SOURCE DATA:

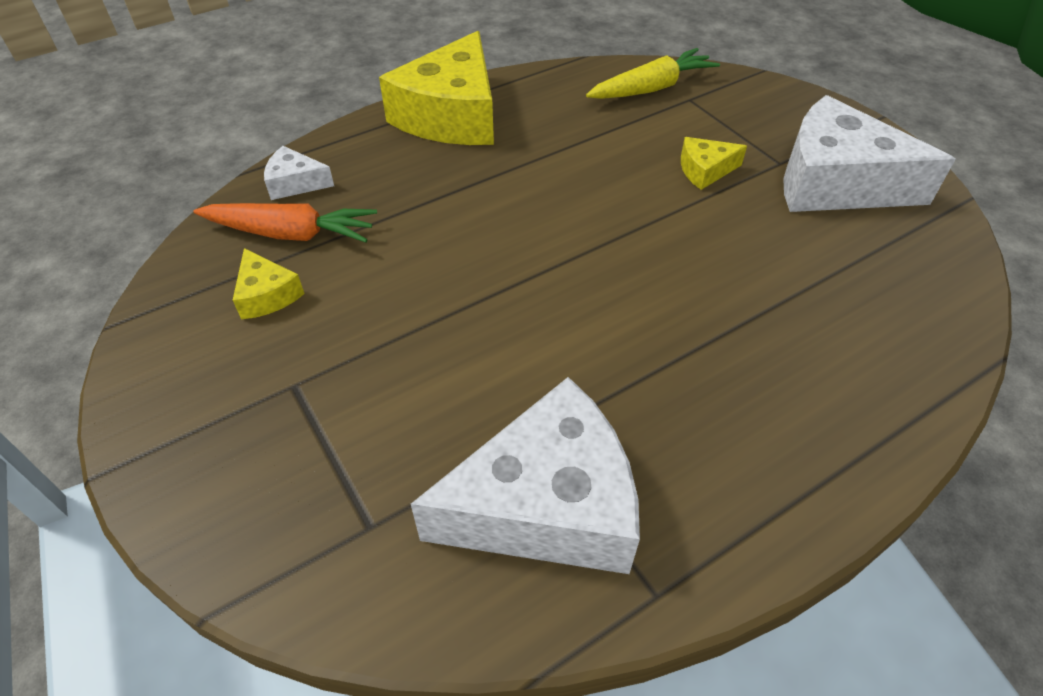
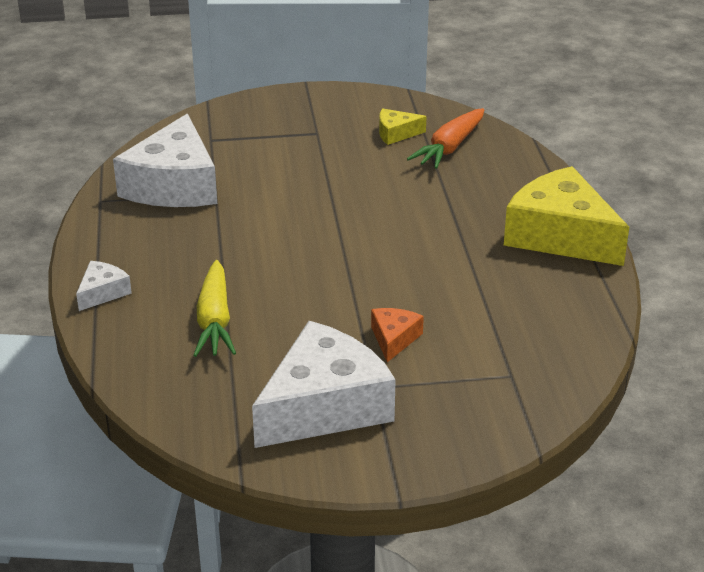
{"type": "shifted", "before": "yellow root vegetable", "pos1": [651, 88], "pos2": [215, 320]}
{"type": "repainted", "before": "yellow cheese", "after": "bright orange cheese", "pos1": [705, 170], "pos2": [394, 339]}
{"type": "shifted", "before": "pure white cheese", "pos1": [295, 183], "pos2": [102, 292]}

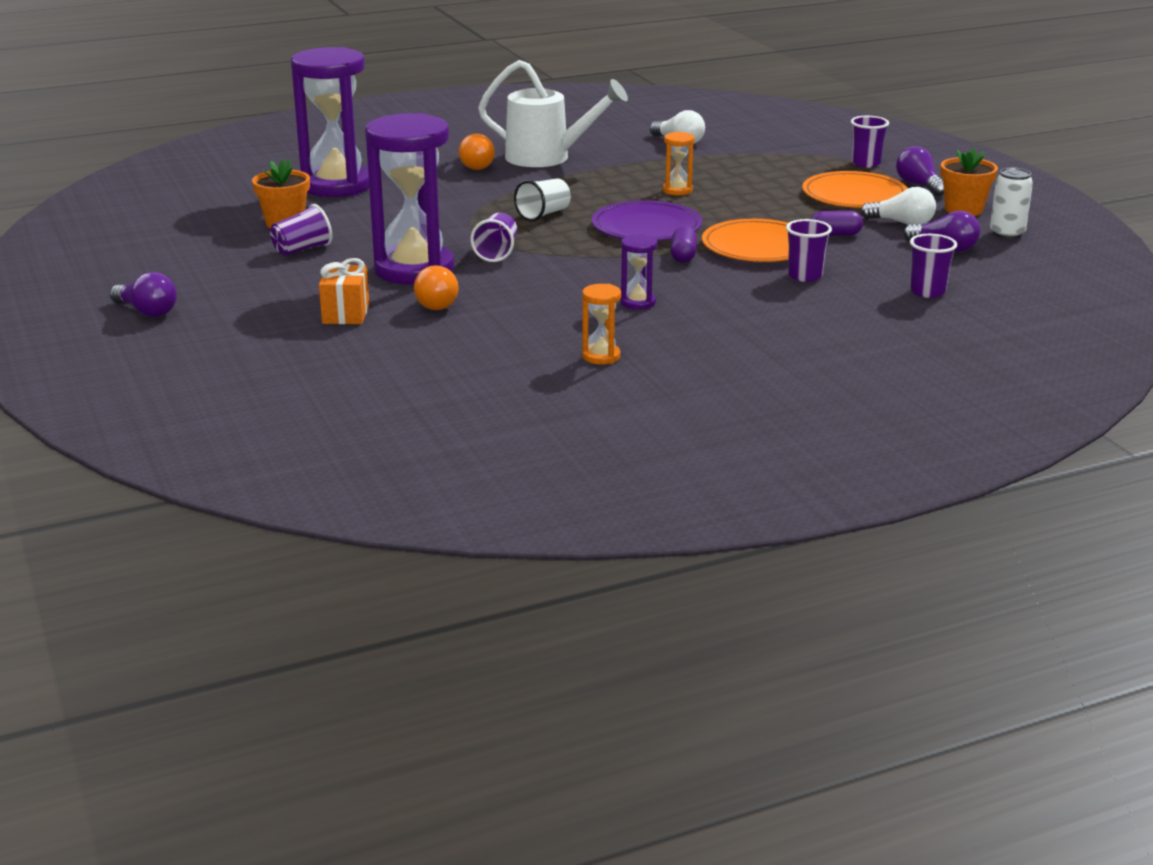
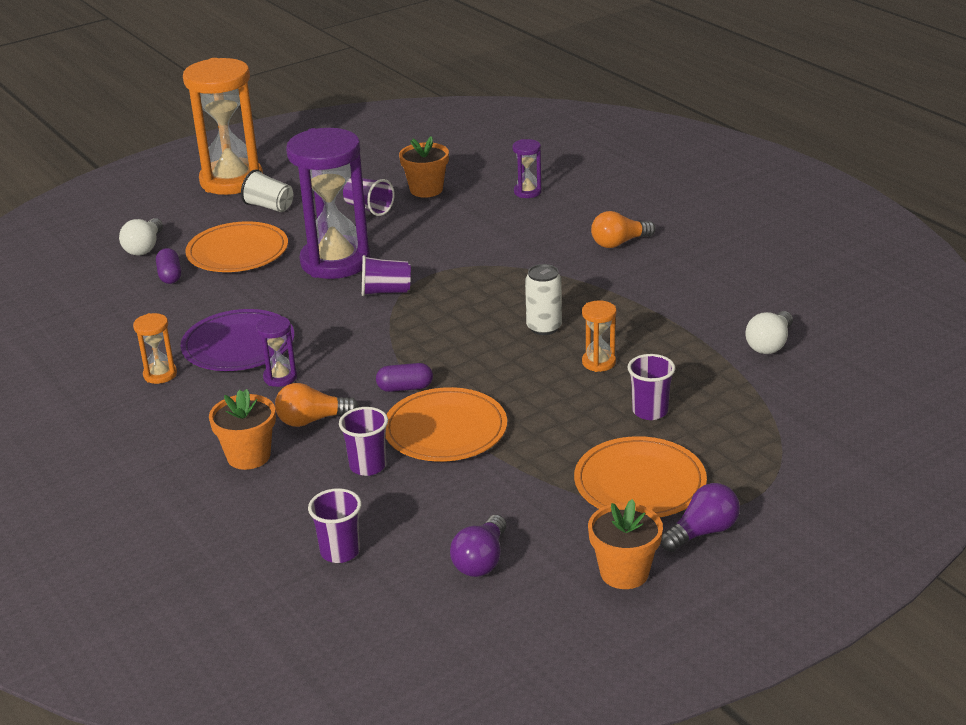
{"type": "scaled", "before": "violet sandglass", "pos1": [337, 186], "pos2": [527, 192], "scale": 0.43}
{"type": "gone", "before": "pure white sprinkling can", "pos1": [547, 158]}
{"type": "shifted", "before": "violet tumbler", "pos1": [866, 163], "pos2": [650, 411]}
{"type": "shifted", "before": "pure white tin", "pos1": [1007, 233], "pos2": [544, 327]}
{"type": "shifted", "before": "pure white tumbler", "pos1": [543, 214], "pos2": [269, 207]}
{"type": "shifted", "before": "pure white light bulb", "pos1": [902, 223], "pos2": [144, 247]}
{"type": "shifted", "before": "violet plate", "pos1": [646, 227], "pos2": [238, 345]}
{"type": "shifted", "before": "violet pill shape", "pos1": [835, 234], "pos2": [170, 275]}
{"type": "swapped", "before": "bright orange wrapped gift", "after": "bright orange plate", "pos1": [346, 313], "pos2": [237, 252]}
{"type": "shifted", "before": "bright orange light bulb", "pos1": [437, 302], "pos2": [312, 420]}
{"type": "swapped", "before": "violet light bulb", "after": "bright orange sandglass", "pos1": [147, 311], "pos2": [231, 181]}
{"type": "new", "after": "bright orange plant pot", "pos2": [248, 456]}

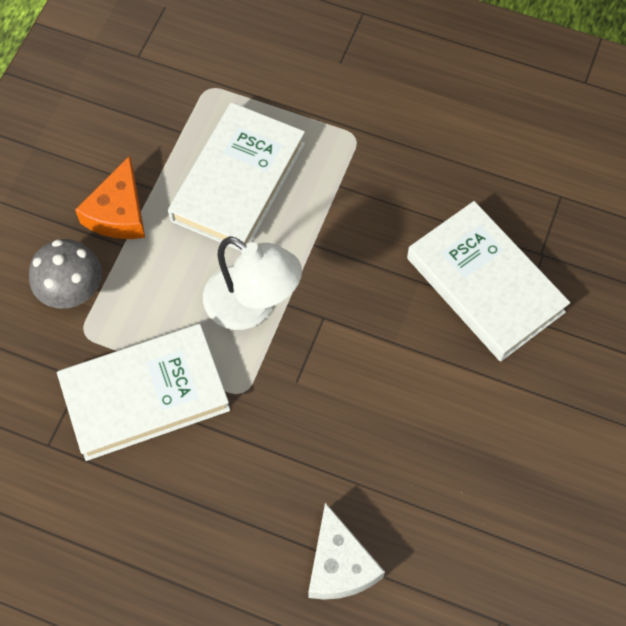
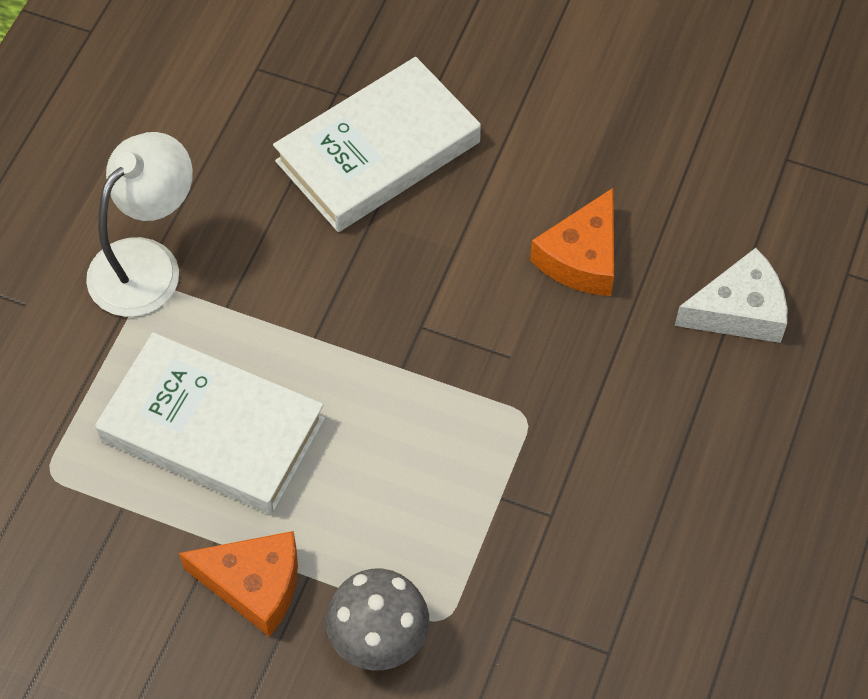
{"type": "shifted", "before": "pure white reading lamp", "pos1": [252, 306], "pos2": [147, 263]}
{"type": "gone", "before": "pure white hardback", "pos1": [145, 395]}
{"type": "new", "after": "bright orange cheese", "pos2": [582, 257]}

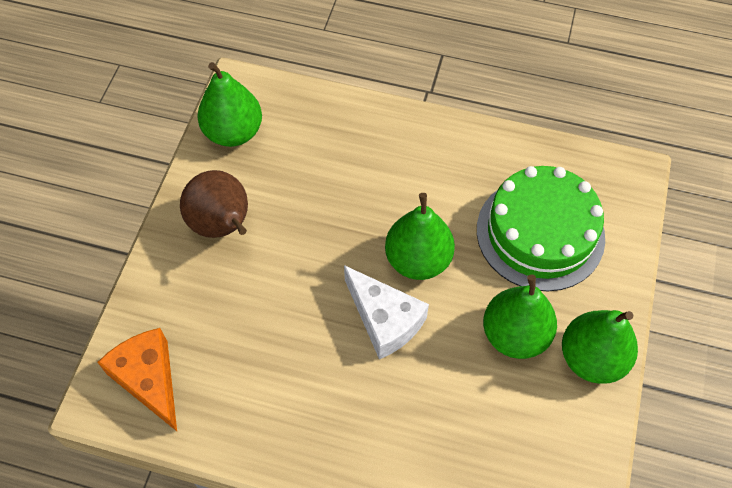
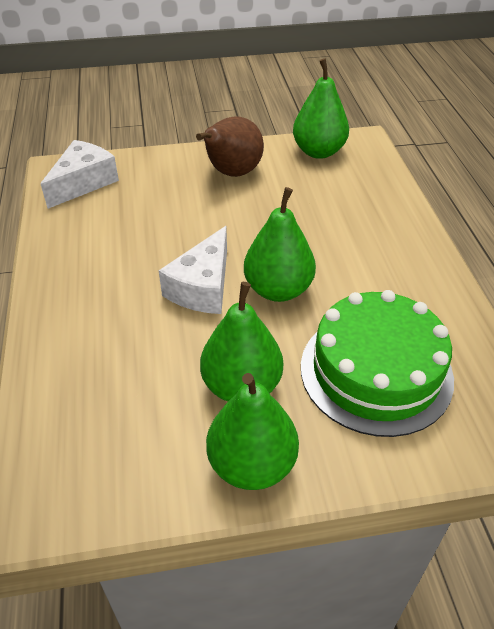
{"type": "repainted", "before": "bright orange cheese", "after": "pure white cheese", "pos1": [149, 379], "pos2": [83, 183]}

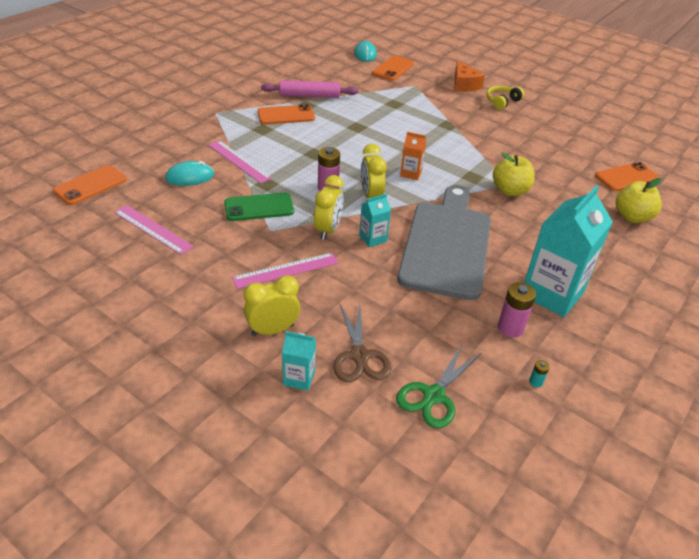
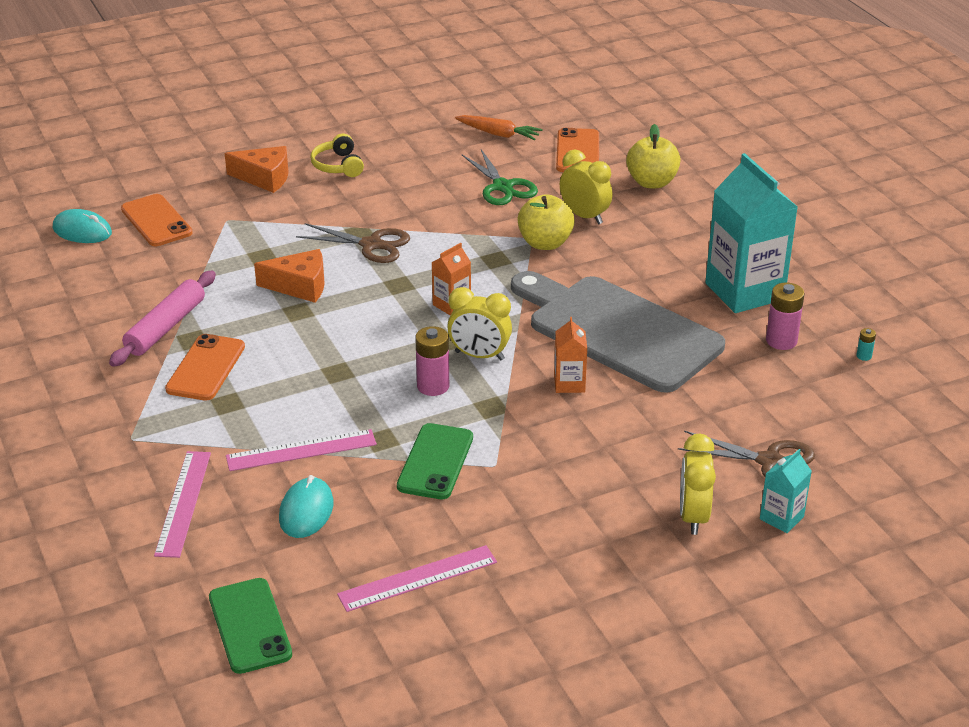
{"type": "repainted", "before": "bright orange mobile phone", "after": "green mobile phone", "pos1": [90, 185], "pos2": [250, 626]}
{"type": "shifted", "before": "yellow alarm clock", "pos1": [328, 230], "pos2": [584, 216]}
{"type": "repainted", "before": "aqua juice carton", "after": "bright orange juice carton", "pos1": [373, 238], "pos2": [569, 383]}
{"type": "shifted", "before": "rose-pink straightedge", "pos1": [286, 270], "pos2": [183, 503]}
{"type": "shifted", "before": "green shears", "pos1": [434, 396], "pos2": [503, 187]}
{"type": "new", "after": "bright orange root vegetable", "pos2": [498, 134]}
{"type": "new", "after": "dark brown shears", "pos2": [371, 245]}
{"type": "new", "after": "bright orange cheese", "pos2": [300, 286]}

EXERCISE GOAL: Omitting all pictures, copy the preceding entries without any alteration.

REPLY:
{"type": "shifted", "before": "yellow root vegetable", "pos1": [651, 88], "pos2": [215, 320]}
{"type": "repainted", "before": "yellow cheese", "after": "bright orange cheese", "pos1": [705, 170], "pos2": [394, 339]}
{"type": "shifted", "before": "pure white cheese", "pos1": [295, 183], "pos2": [102, 292]}

{"type": "scaled", "before": "violet sandglass", "pos1": [337, 186], "pos2": [527, 192], "scale": 0.43}
{"type": "gone", "before": "pure white sprinkling can", "pos1": [547, 158]}
{"type": "shifted", "before": "violet tumbler", "pos1": [866, 163], "pos2": [650, 411]}
{"type": "shifted", "before": "pure white tin", "pos1": [1007, 233], "pos2": [544, 327]}
{"type": "shifted", "before": "pure white tumbler", "pos1": [543, 214], "pos2": [269, 207]}
{"type": "shifted", "before": "pure white light bulb", "pos1": [902, 223], "pos2": [144, 247]}
{"type": "shifted", "before": "violet plate", "pos1": [646, 227], "pos2": [238, 345]}
{"type": "shifted", "before": "violet pill shape", "pos1": [835, 234], "pos2": [170, 275]}
{"type": "swapped", "before": "bright orange wrapped gift", "after": "bright orange plate", "pos1": [346, 313], "pos2": [237, 252]}
{"type": "shifted", "before": "bright orange light bulb", "pos1": [437, 302], "pos2": [312, 420]}
{"type": "swapped", "before": "violet light bulb", "after": "bright orange sandglass", "pos1": [147, 311], "pos2": [231, 181]}
{"type": "new", "after": "bright orange plant pot", "pos2": [248, 456]}

{"type": "shifted", "before": "pure white reading lamp", "pos1": [252, 306], "pos2": [147, 263]}
{"type": "gone", "before": "pure white hardback", "pos1": [145, 395]}
{"type": "new", "after": "bright orange cheese", "pos2": [582, 257]}

{"type": "repainted", "before": "bright orange cheese", "after": "pure white cheese", "pos1": [149, 379], "pos2": [83, 183]}

{"type": "repainted", "before": "bright orange mobile phone", "after": "green mobile phone", "pos1": [90, 185], "pos2": [250, 626]}
{"type": "shifted", "before": "yellow alarm clock", "pos1": [328, 230], "pos2": [584, 216]}
{"type": "repainted", "before": "aqua juice carton", "after": "bright orange juice carton", "pos1": [373, 238], "pos2": [569, 383]}
{"type": "shifted", "before": "rose-pink straightedge", "pos1": [286, 270], "pos2": [183, 503]}
{"type": "shifted", "before": "green shears", "pos1": [434, 396], "pos2": [503, 187]}
{"type": "new", "after": "bright orange root vegetable", "pos2": [498, 134]}
{"type": "new", "after": "dark brown shears", "pos2": [371, 245]}
{"type": "new", "after": "bright orange cheese", "pos2": [300, 286]}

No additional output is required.